Revision tracking records

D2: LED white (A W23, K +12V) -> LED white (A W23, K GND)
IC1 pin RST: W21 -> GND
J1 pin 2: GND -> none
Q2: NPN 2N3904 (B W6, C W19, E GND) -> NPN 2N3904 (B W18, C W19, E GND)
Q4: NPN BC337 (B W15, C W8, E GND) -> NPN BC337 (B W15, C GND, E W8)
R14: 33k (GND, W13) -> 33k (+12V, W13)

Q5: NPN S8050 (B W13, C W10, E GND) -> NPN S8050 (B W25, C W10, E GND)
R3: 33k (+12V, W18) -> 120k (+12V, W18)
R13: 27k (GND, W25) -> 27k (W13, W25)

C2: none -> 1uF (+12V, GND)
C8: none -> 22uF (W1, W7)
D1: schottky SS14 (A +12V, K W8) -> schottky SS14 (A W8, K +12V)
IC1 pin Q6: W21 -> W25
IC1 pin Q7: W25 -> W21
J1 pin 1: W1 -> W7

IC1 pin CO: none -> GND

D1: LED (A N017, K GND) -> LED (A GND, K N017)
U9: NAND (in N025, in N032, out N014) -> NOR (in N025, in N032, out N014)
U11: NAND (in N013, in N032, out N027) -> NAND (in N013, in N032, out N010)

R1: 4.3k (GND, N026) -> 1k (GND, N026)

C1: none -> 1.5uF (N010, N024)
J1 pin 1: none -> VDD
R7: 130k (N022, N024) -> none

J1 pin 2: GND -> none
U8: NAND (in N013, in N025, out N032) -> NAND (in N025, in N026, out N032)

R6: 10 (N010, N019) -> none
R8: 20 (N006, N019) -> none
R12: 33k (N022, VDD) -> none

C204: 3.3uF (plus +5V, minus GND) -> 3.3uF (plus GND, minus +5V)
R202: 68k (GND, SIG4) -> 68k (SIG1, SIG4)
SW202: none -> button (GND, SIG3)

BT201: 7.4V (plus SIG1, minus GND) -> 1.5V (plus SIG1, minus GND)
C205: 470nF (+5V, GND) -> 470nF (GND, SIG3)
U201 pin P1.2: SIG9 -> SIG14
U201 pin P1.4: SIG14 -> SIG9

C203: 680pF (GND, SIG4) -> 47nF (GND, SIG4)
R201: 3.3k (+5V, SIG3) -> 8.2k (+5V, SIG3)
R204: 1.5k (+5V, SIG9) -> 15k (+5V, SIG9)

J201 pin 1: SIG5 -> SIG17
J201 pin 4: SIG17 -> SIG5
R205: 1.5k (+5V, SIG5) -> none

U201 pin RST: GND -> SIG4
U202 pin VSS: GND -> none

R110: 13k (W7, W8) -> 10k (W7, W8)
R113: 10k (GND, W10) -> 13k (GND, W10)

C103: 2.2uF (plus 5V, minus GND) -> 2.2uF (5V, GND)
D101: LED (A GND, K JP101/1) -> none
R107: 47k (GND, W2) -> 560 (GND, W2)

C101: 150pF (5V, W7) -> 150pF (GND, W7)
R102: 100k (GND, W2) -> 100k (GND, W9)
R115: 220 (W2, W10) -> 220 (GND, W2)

-- Activity --
Please copy each line above exactly as written.

-- Output for this task --
D2: LED white (A W23, K +12V) -> LED white (A W23, K GND)
IC1 pin RST: W21 -> GND
J1 pin 2: GND -> none
Q2: NPN 2N3904 (B W6, C W19, E GND) -> NPN 2N3904 (B W18, C W19, E GND)
Q4: NPN BC337 (B W15, C W8, E GND) -> NPN BC337 (B W15, C GND, E W8)
R14: 33k (GND, W13) -> 33k (+12V, W13)

Q5: NPN S8050 (B W13, C W10, E GND) -> NPN S8050 (B W25, C W10, E GND)
R3: 33k (+12V, W18) -> 120k (+12V, W18)
R13: 27k (GND, W25) -> 27k (W13, W25)

C2: none -> 1uF (+12V, GND)
C8: none -> 22uF (W1, W7)
D1: schottky SS14 (A +12V, K W8) -> schottky SS14 (A W8, K +12V)
IC1 pin Q6: W21 -> W25
IC1 pin Q7: W25 -> W21
J1 pin 1: W1 -> W7

IC1 pin CO: none -> GND

D1: LED (A N017, K GND) -> LED (A GND, K N017)
U9: NAND (in N025, in N032, out N014) -> NOR (in N025, in N032, out N014)
U11: NAND (in N013, in N032, out N027) -> NAND (in N013, in N032, out N010)

R1: 4.3k (GND, N026) -> 1k (GND, N026)

C1: none -> 1.5uF (N010, N024)
J1 pin 1: none -> VDD
R7: 130k (N022, N024) -> none

J1 pin 2: GND -> none
U8: NAND (in N013, in N025, out N032) -> NAND (in N025, in N026, out N032)

R6: 10 (N010, N019) -> none
R8: 20 (N006, N019) -> none
R12: 33k (N022, VDD) -> none

C204: 3.3uF (plus +5V, minus GND) -> 3.3uF (plus GND, minus +5V)
R202: 68k (GND, SIG4) -> 68k (SIG1, SIG4)
SW202: none -> button (GND, SIG3)

BT201: 7.4V (plus SIG1, minus GND) -> 1.5V (plus SIG1, minus GND)
C205: 470nF (+5V, GND) -> 470nF (GND, SIG3)
U201 pin P1.2: SIG9 -> SIG14
U201 pin P1.4: SIG14 -> SIG9

C203: 680pF (GND, SIG4) -> 47nF (GND, SIG4)
R201: 3.3k (+5V, SIG3) -> 8.2k (+5V, SIG3)
R204: 1.5k (+5V, SIG9) -> 15k (+5V, SIG9)

J201 pin 1: SIG5 -> SIG17
J201 pin 4: SIG17 -> SIG5
R205: 1.5k (+5V, SIG5) -> none

U201 pin RST: GND -> SIG4
U202 pin VSS: GND -> none

R110: 13k (W7, W8) -> 10k (W7, W8)
R113: 10k (GND, W10) -> 13k (GND, W10)

C103: 2.2uF (plus 5V, minus GND) -> 2.2uF (5V, GND)
D101: LED (A GND, K JP101/1) -> none
R107: 47k (GND, W2) -> 560 (GND, W2)

C101: 150pF (5V, W7) -> 150pF (GND, W7)
R102: 100k (GND, W2) -> 100k (GND, W9)
R115: 220 (W2, W10) -> 220 (GND, W2)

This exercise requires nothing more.